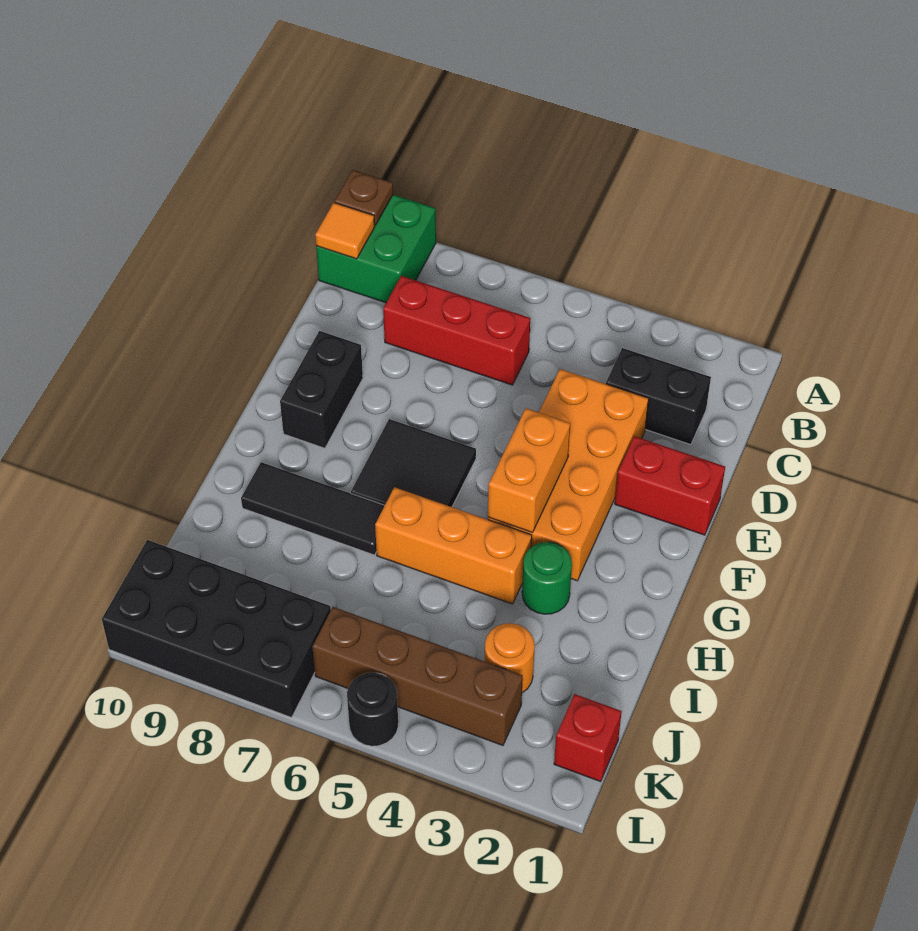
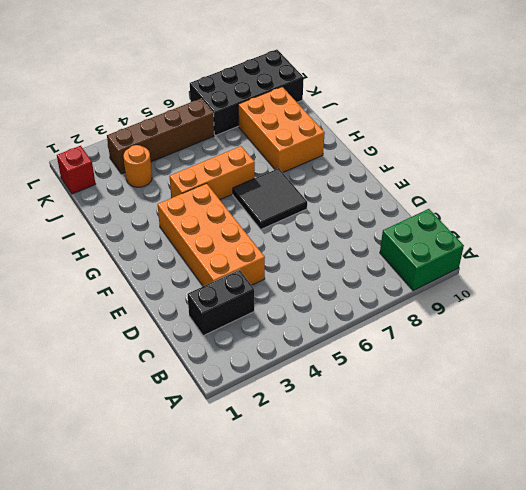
orange brick H8:J9 level 1 -> black tile H7:H9 level 1
none -> red brick C6:C8 level 1
none -> red brick E1:E2 level 1
none -> black brick E9:F9 level 1

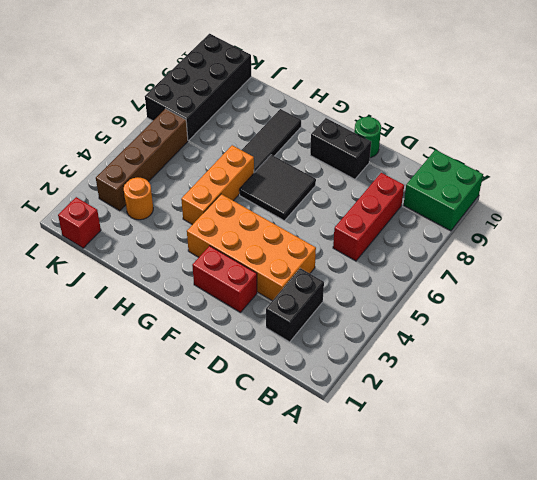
red brick E2:F2 level 1 -> red brick E1:E2 level 1
green round brick E10 level 1 -> green round brick H3 level 1
none -> black round brick L5 level 1
none -> brown plate A10 level 2
none -> orange tile B10 level 2

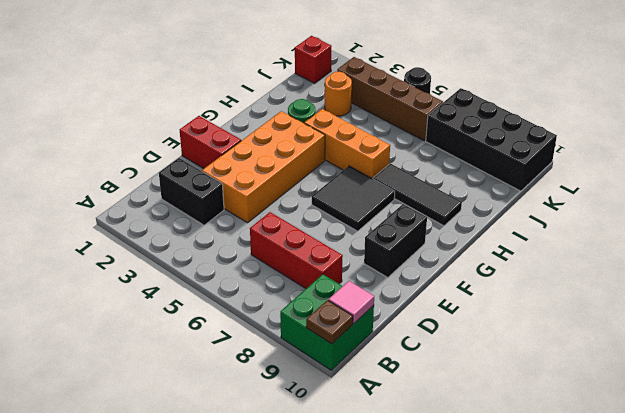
pink tile B10 level 2 -> orange tile B10 level 2
none -> orange brick F4:G4 level 2

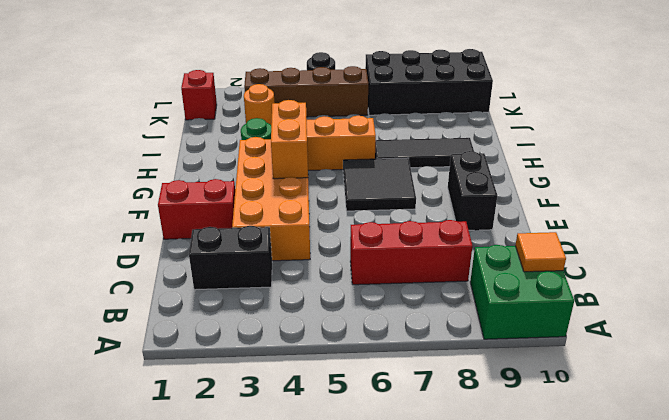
none -> brown plate A10 level 2

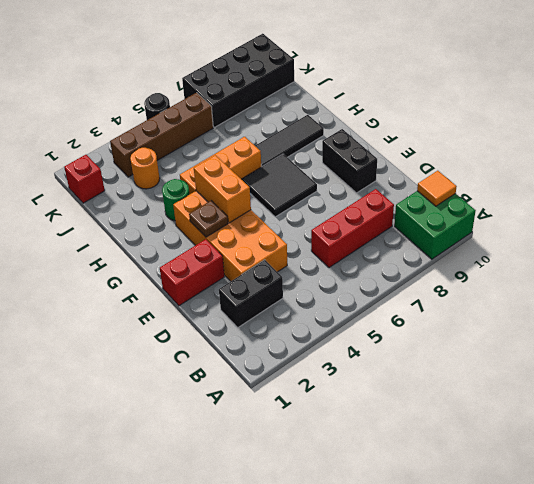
brown plate F3 level 2 -> brown plate A10 level 2

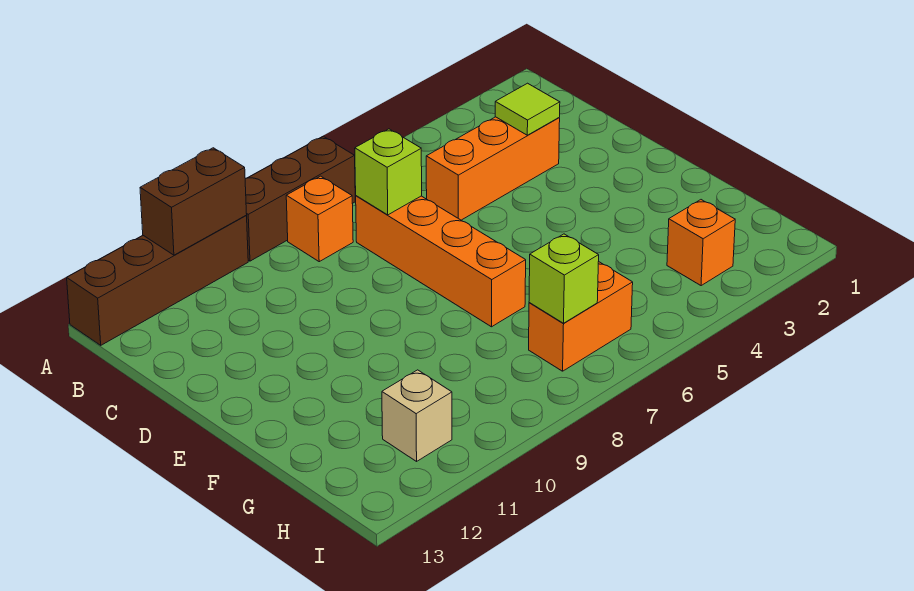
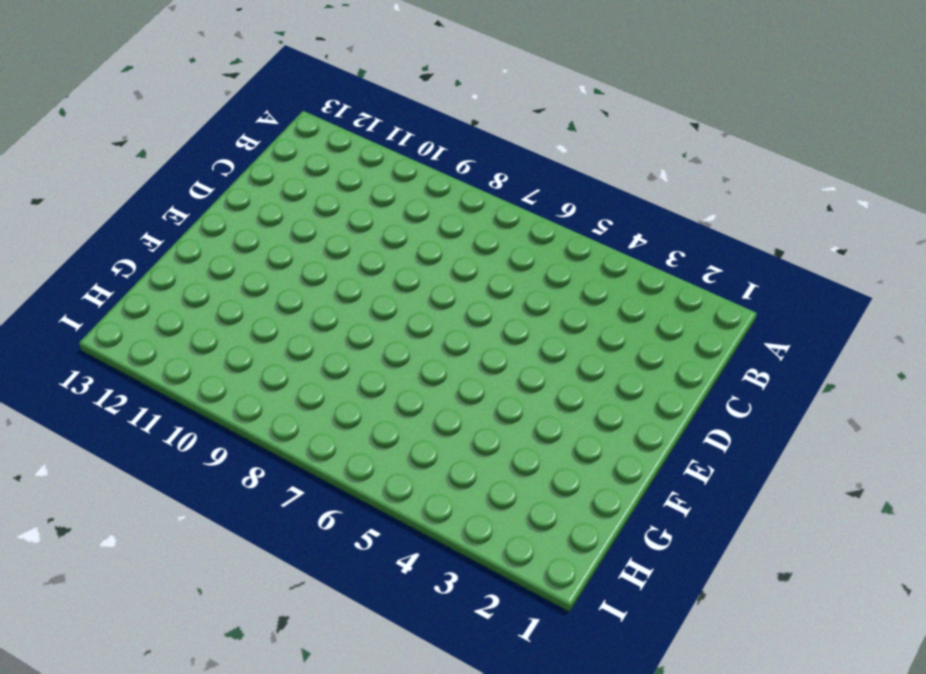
none -> brown brick A7:A9 level 1
none -> brown brick A10:A13 level 1
none -> orange brick B8 level 1

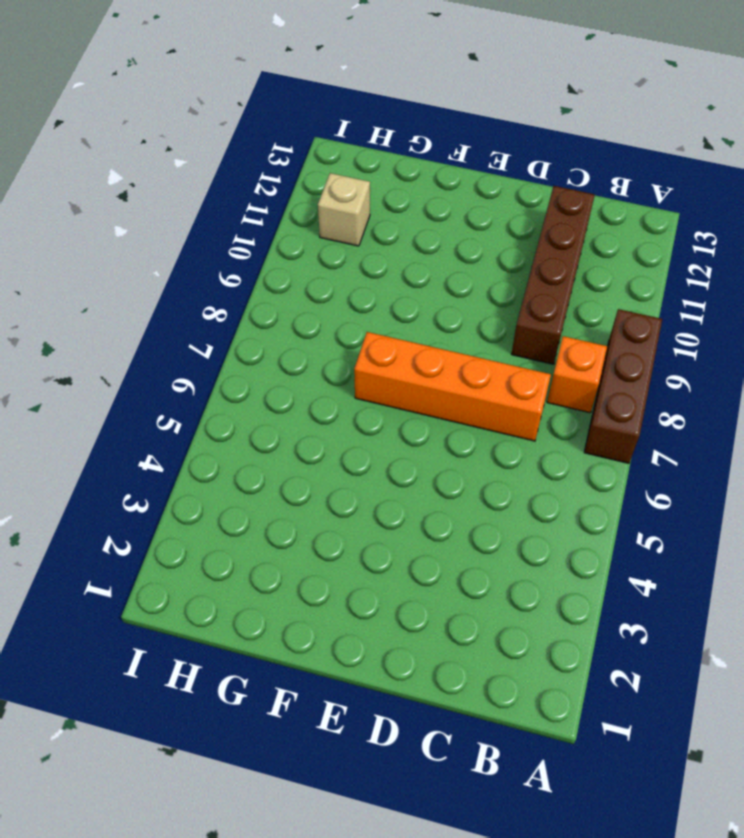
brown brick C9:C12 level 1 -> brown brick A10:A13 level 1
none -> orange brick C3:C5 level 1
none -> orange brick H3 level 1
none -> orange brick H6:H7 level 1

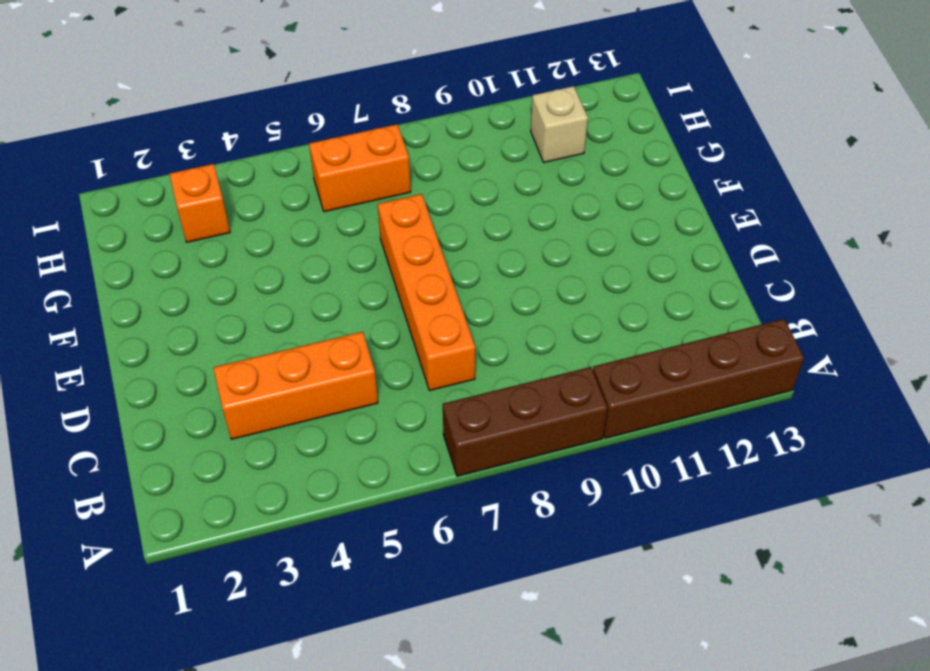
none -> orange brick B8 level 1
none -> brown brick A10:A11 level 2
none -> lime tile C3 level 2

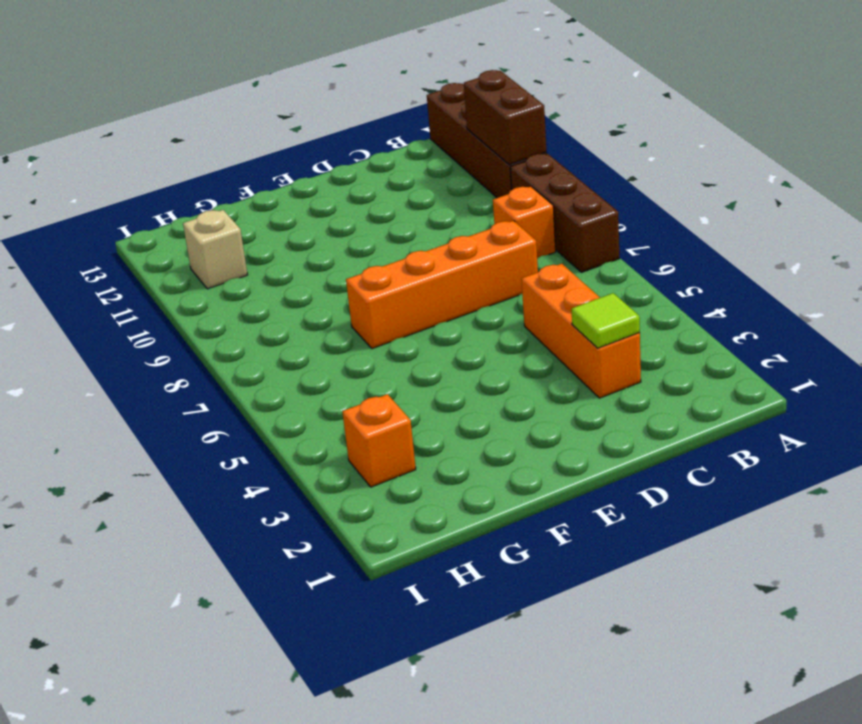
none -> orange brick H6:H7 level 1
none -> lime brick C7 level 2
none -> lime brick H7 level 2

***

- [WHAT YOU SHOULD DO]: Read each line of the material, and wherever the word "orange" turns up, copy that line.

- [OUTPUT]:
orange brick H8:J9 level 1 -> black tile H7:H9 level 1
none -> orange tile B10 level 2
pink tile B10 level 2 -> orange tile B10 level 2
none -> orange brick F4:G4 level 2
none -> orange brick B8 level 1
none -> orange brick C3:C5 level 1
none -> orange brick H3 level 1
none -> orange brick H6:H7 level 1
none -> orange brick B8 level 1
none -> orange brick H6:H7 level 1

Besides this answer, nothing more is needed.